*Exercise description*
From the line containing "black arrow: (133, 113)" through the last line of the entries, set down every line exactly and add nothing.
** Given records follows **
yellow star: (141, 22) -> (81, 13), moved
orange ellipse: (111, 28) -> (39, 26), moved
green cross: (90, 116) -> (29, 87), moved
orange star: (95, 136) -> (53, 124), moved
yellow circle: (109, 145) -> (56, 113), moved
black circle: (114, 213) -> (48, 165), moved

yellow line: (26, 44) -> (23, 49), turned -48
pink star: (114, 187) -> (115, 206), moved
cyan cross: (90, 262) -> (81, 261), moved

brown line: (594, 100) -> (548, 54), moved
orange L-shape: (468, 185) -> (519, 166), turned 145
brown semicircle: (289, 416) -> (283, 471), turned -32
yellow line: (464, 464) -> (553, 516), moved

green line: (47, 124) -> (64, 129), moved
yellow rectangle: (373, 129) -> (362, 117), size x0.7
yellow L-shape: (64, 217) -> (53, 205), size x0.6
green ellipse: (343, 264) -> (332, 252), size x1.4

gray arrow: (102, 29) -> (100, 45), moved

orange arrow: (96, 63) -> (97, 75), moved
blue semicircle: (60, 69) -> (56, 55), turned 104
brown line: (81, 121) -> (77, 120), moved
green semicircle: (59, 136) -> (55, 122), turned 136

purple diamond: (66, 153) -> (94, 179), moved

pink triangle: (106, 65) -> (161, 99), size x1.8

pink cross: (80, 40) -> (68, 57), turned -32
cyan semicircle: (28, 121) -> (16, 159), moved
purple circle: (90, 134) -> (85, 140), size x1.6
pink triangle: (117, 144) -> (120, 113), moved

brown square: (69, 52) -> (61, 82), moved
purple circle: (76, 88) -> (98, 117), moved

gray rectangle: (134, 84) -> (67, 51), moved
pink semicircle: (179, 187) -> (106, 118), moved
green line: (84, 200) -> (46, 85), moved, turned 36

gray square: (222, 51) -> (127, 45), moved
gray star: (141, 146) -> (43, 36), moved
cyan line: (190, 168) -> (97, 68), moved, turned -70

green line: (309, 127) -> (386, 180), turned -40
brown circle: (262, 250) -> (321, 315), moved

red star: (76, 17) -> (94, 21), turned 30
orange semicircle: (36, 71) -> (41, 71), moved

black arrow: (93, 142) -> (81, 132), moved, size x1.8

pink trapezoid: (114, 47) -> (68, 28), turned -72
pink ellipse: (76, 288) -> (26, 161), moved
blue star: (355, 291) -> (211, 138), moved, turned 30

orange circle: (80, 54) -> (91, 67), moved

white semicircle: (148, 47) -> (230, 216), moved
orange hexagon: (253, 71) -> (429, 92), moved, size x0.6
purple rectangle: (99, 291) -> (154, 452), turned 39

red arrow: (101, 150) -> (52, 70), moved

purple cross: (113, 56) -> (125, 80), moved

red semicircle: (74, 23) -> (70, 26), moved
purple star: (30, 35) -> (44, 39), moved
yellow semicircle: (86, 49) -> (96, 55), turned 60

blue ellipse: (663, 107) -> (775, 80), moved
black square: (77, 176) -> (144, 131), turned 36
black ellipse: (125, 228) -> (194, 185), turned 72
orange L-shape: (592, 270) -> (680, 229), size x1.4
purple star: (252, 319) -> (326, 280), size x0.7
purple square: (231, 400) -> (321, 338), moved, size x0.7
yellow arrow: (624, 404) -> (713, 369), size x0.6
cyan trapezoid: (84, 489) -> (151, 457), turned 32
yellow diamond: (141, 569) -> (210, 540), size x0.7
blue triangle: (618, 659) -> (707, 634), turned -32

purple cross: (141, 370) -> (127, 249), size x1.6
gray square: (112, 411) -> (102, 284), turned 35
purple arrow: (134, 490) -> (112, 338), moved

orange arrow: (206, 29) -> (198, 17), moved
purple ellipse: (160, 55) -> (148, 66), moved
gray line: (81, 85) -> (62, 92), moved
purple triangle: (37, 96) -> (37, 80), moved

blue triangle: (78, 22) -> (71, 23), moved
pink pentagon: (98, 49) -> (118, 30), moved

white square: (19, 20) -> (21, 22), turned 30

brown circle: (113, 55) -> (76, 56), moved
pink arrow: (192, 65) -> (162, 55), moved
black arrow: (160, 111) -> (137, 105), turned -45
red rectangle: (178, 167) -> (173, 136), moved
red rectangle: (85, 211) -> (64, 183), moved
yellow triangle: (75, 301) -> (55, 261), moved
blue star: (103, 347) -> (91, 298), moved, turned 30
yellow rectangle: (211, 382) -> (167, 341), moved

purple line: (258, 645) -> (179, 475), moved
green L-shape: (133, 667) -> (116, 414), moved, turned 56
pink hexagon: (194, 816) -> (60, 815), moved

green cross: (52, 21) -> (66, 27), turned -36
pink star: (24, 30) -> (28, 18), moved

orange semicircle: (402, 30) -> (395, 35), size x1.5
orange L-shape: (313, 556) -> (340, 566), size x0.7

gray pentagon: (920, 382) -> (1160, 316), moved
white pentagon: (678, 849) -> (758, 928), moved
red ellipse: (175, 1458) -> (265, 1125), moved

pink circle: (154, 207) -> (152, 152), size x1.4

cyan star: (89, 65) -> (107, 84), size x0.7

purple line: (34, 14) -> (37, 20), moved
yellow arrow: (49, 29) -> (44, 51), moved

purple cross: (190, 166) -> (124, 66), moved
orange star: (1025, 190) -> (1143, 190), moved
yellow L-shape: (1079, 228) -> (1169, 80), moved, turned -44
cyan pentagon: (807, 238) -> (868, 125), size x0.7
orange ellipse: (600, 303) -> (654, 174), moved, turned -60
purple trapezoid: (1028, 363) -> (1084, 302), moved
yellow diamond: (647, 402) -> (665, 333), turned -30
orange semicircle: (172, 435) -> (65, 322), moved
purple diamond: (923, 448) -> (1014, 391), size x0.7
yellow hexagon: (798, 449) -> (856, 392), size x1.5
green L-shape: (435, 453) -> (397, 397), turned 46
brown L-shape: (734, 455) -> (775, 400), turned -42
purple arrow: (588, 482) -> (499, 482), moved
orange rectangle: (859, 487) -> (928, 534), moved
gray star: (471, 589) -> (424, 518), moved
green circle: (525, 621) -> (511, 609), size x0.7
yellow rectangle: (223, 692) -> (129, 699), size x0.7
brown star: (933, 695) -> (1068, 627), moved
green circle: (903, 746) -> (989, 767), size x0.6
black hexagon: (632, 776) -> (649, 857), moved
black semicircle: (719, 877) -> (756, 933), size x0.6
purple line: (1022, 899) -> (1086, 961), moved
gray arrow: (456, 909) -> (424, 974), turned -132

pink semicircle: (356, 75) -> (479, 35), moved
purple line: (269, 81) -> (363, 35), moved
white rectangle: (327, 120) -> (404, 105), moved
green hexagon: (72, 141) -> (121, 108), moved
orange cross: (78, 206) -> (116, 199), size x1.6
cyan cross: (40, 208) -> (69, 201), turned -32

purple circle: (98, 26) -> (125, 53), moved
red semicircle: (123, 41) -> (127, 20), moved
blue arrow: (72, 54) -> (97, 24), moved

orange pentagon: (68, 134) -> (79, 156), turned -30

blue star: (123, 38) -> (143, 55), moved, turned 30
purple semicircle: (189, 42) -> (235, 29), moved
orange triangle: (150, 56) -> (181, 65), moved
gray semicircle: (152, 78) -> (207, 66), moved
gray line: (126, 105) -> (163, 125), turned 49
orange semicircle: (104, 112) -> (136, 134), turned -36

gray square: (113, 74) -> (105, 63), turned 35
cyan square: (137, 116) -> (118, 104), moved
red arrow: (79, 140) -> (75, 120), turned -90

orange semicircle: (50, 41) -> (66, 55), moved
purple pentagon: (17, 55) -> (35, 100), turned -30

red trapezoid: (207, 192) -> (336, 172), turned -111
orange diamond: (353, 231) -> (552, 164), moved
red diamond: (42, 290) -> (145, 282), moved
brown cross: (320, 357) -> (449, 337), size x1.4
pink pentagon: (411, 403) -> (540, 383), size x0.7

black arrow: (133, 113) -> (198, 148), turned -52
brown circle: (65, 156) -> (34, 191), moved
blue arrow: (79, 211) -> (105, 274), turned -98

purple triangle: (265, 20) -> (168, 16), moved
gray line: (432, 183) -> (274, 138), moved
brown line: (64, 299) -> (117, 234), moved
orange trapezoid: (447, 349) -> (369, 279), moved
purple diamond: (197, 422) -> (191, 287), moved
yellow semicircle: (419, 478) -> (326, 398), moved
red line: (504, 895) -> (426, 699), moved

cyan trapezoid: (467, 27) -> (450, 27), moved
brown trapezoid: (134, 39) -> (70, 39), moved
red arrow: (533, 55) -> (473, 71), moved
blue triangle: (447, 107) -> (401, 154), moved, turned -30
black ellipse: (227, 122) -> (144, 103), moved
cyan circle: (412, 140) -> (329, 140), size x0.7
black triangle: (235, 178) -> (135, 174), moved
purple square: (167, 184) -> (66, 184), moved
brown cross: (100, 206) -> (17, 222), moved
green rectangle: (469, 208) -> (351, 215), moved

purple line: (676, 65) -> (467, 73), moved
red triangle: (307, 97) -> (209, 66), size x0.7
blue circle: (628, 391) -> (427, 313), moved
** End of Given records **
*Response to the task*
black arrow: (133, 113) -> (198, 148), turned -52
brown circle: (65, 156) -> (34, 191), moved
blue arrow: (79, 211) -> (105, 274), turned -98

purple triangle: (265, 20) -> (168, 16), moved
gray line: (432, 183) -> (274, 138), moved
brown line: (64, 299) -> (117, 234), moved
orange trapezoid: (447, 349) -> (369, 279), moved
purple diamond: (197, 422) -> (191, 287), moved
yellow semicircle: (419, 478) -> (326, 398), moved
red line: (504, 895) -> (426, 699), moved

cyan trapezoid: (467, 27) -> (450, 27), moved
brown trapezoid: (134, 39) -> (70, 39), moved
red arrow: (533, 55) -> (473, 71), moved
blue triangle: (447, 107) -> (401, 154), moved, turned -30
black ellipse: (227, 122) -> (144, 103), moved
cyan circle: (412, 140) -> (329, 140), size x0.7
black triangle: (235, 178) -> (135, 174), moved
purple square: (167, 184) -> (66, 184), moved
brown cross: (100, 206) -> (17, 222), moved
green rectangle: (469, 208) -> (351, 215), moved

purple line: (676, 65) -> (467, 73), moved
red triangle: (307, 97) -> (209, 66), size x0.7
blue circle: (628, 391) -> (427, 313), moved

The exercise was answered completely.